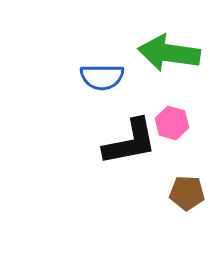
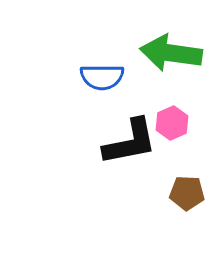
green arrow: moved 2 px right
pink hexagon: rotated 20 degrees clockwise
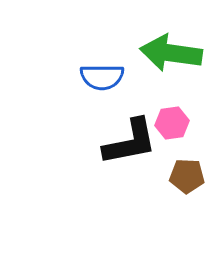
pink hexagon: rotated 16 degrees clockwise
brown pentagon: moved 17 px up
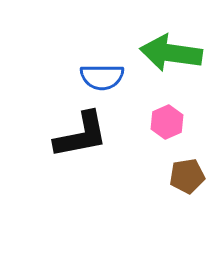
pink hexagon: moved 5 px left, 1 px up; rotated 16 degrees counterclockwise
black L-shape: moved 49 px left, 7 px up
brown pentagon: rotated 12 degrees counterclockwise
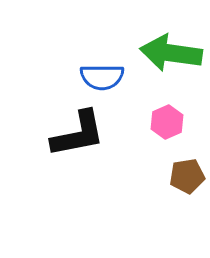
black L-shape: moved 3 px left, 1 px up
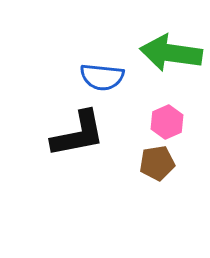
blue semicircle: rotated 6 degrees clockwise
brown pentagon: moved 30 px left, 13 px up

◆ Work to be completed ◆
Rewrite every line of the records with "pink hexagon" switched to "purple hexagon", changing nothing else. Omit the picture lines.

◆ Answer to the task ◆
green arrow: moved 2 px right
purple hexagon: rotated 20 degrees clockwise
purple hexagon: rotated 16 degrees clockwise
brown pentagon: moved 17 px up
purple hexagon: moved 5 px left, 1 px up; rotated 16 degrees counterclockwise
black L-shape: moved 49 px left, 7 px up
brown pentagon: rotated 12 degrees counterclockwise
black L-shape: moved 3 px left, 1 px up
blue semicircle: rotated 6 degrees clockwise
brown pentagon: moved 30 px left, 13 px up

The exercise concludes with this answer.